*** Recorded data Section Begins ***

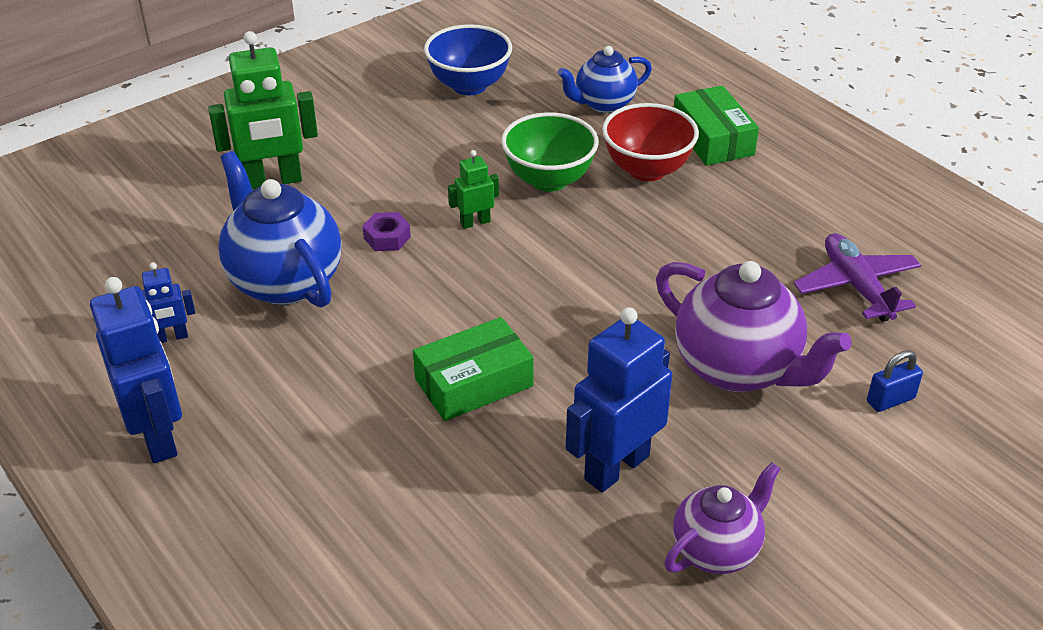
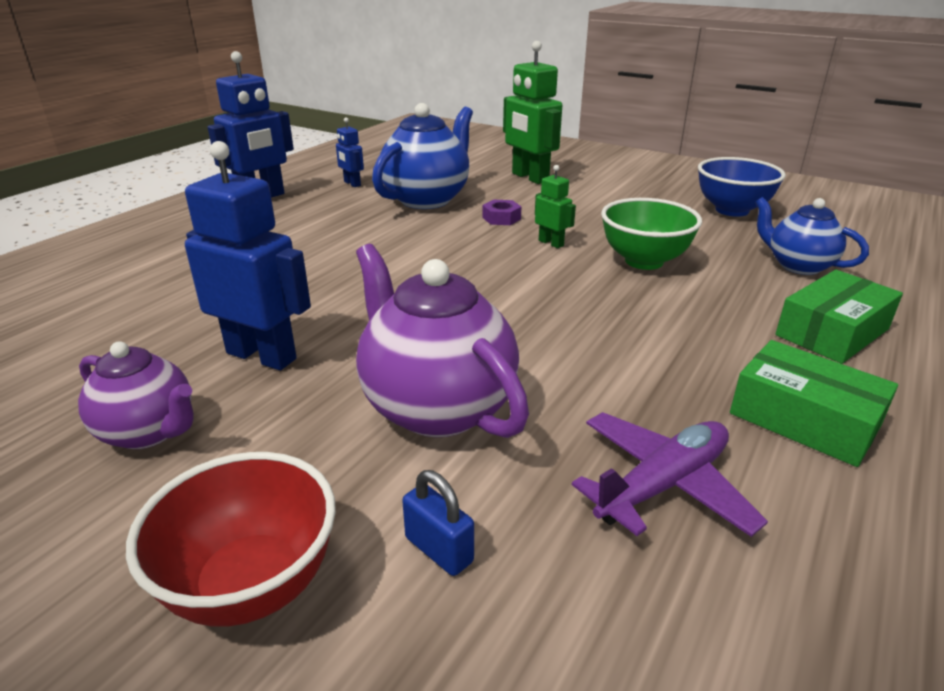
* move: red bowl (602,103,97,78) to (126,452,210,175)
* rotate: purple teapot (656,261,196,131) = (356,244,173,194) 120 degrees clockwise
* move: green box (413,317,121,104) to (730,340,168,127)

*** Recorded data Section Ends ***

◆ **Task**:
From the line with "120 degrees clockwise" to the end of the listing above, set down every line exactly as it appears, both ends included.

◆ **Result**:
* rotate: purple teapot (656,261,196,131) = (356,244,173,194) 120 degrees clockwise
* move: green box (413,317,121,104) to (730,340,168,127)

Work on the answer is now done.